WORK INSTRUCTION:
The entries below contain a line with "(312, 233) = (304, 156): red" and a line with "(482, 288) = (390, 354): turquoise". Quote exactly those two lines and all lines between them.

ENTRIES SUPPLIED:
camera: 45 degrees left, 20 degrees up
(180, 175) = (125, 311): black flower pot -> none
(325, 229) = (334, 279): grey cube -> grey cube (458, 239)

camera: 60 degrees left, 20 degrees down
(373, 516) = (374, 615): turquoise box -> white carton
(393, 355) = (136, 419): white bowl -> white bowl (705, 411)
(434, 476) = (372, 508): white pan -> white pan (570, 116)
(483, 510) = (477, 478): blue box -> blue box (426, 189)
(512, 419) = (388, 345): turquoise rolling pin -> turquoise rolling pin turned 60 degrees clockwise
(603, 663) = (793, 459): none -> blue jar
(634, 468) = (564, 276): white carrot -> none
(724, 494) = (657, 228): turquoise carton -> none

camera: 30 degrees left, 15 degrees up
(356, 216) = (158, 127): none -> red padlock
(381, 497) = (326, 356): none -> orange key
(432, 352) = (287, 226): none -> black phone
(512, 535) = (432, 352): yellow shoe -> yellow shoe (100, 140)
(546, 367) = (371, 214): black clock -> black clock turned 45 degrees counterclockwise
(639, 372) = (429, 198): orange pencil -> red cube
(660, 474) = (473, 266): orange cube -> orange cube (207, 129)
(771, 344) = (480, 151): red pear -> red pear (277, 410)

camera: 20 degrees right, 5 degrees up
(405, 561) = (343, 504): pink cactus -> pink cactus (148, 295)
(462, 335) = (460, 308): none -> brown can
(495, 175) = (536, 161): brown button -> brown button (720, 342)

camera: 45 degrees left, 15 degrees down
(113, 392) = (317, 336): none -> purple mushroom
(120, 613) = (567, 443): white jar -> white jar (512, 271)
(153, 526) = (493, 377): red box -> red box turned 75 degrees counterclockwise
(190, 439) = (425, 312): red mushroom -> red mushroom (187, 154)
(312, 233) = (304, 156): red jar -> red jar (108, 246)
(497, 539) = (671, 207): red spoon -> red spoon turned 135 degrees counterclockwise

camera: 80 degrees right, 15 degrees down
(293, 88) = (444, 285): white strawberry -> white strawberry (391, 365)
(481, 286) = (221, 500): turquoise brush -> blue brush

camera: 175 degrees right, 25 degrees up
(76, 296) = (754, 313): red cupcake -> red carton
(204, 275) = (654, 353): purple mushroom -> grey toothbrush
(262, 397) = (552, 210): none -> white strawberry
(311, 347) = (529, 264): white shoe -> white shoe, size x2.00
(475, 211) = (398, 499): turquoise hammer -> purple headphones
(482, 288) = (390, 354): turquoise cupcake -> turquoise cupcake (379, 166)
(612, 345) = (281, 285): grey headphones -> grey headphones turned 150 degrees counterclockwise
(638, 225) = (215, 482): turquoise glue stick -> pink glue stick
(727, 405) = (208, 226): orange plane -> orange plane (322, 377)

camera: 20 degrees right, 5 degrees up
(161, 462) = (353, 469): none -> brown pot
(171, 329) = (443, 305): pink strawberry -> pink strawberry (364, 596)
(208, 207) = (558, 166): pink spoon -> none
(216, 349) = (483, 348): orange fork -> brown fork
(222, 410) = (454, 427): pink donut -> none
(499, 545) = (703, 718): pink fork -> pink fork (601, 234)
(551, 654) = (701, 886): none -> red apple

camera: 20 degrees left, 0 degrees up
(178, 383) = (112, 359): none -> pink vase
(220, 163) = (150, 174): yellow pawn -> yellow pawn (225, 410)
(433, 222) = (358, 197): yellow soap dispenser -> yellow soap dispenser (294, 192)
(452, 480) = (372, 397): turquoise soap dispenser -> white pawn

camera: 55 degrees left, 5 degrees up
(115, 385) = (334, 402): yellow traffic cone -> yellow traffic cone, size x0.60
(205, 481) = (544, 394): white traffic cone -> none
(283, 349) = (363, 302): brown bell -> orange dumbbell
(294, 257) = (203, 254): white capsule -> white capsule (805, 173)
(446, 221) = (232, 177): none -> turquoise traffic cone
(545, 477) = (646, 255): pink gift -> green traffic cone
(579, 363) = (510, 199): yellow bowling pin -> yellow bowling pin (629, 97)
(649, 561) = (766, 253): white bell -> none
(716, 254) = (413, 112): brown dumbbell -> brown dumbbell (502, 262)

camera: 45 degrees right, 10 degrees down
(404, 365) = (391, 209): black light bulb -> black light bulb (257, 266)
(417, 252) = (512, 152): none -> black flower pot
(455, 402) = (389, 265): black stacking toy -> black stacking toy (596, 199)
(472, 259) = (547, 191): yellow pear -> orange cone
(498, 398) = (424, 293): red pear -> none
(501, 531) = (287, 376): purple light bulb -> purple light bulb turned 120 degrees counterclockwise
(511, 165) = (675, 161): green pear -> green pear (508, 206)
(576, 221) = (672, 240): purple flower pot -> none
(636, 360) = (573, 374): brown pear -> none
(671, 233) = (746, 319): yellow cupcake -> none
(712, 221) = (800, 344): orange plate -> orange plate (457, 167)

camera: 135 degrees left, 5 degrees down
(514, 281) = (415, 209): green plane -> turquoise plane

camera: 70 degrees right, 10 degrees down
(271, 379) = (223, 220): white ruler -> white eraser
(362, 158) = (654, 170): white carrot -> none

COMPLETED TASK:
(312, 233) = (304, 156): red jar -> red jar (108, 246)
(497, 539) = (671, 207): red spoon -> red spoon turned 135 degrees counterclockwise

camera: 80 degrees right, 15 degrees down
(293, 88) = (444, 285): white strawberry -> white strawberry (391, 365)
(481, 286) = (221, 500): turquoise brush -> blue brush

camera: 175 degrees right, 25 degrees up
(76, 296) = (754, 313): red cupcake -> red carton
(204, 275) = (654, 353): purple mushroom -> grey toothbrush
(262, 397) = (552, 210): none -> white strawberry
(311, 347) = (529, 264): white shoe -> white shoe, size x2.00
(475, 211) = (398, 499): turquoise hammer -> purple headphones
(482, 288) = (390, 354): turquoise cupcake -> turquoise cupcake (379, 166)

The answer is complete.